§ **Problem description**
Collect all lines from the records below that include the word "disappeared".

§ **Data provided**
________

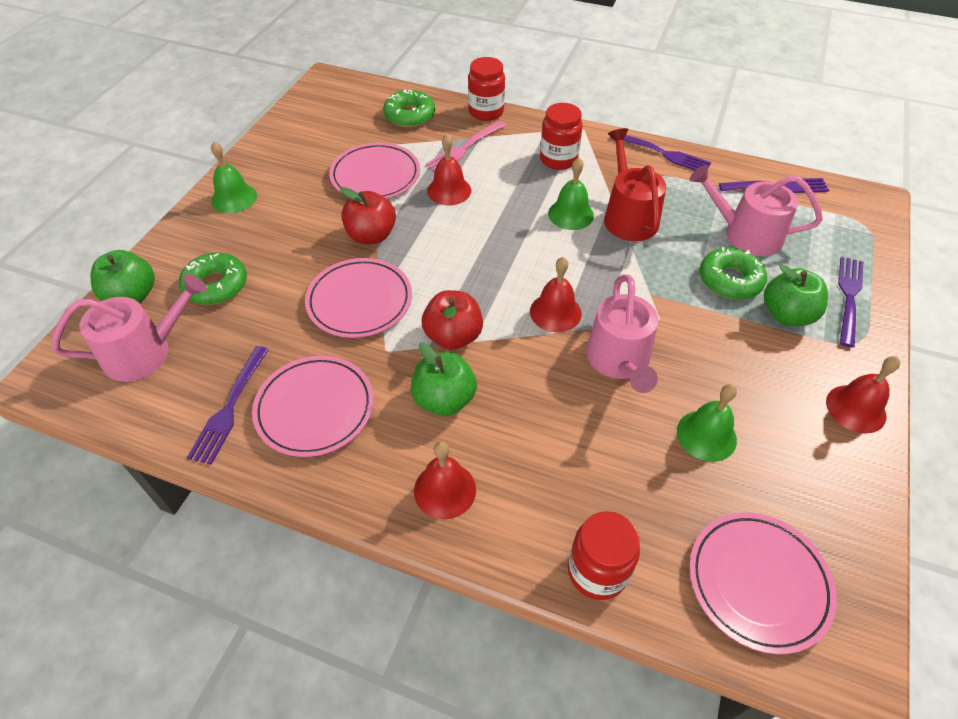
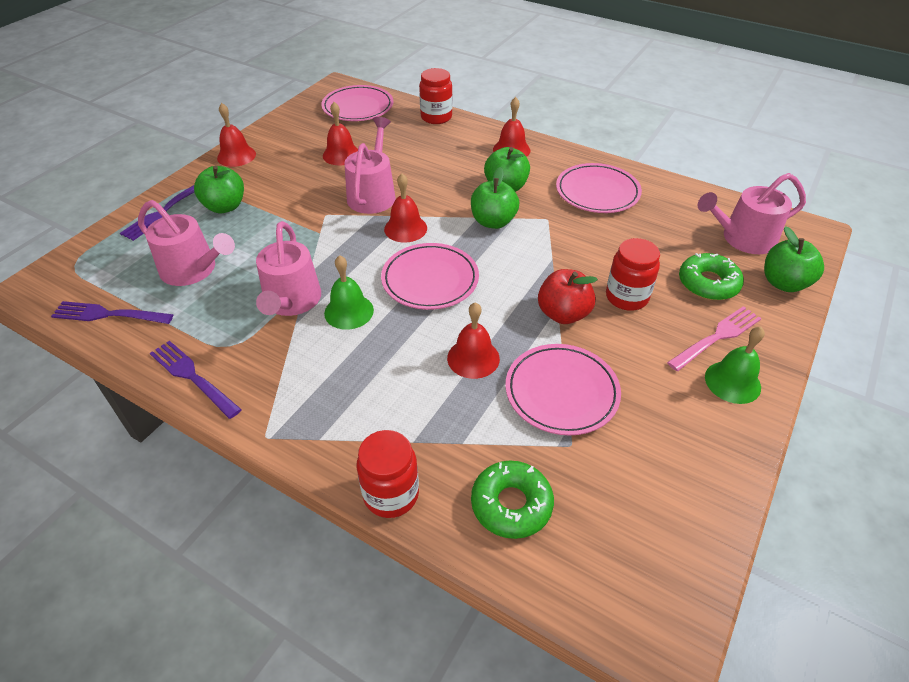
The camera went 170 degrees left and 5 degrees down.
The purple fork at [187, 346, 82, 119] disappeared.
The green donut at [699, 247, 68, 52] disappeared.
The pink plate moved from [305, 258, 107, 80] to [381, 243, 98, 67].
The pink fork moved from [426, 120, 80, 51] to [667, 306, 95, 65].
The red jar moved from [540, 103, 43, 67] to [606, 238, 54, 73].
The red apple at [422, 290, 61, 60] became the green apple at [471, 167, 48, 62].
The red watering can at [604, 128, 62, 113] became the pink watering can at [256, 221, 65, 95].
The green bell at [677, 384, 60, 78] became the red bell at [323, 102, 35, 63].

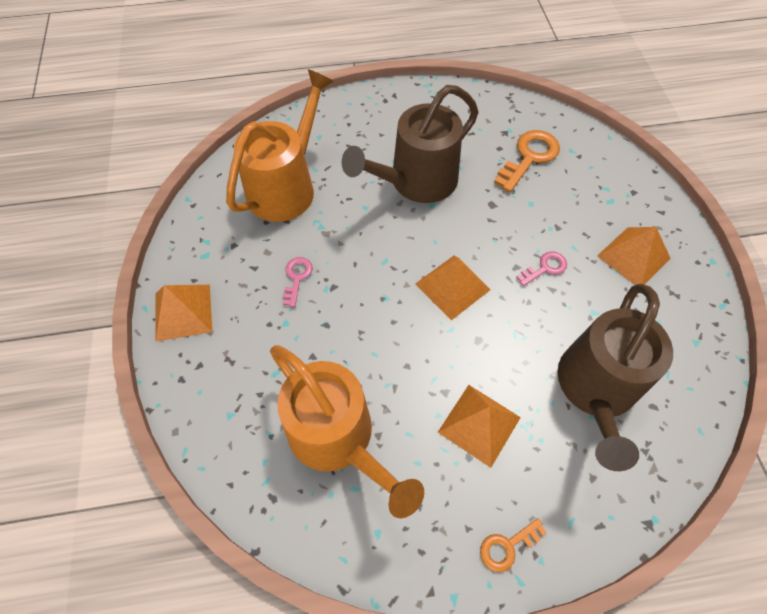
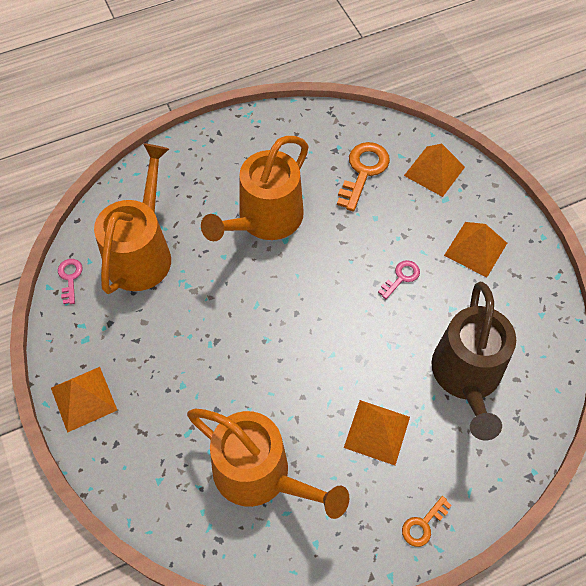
The camera went 15 degrees left and 0 degrees up.
The pink key moved from [283, 257, 30, 50] to [58, 259, 25, 45].
The orange pyramid moved from [415, 256, 75, 64] to [404, 144, 61, 53].
The brown watering can at [342, 85, 137, 118] became the orange watering can at [201, 136, 107, 105].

________

§ **Result**
The purple fork at [187, 346, 82, 119] disappeared.
The green donut at [699, 247, 68, 52] disappeared.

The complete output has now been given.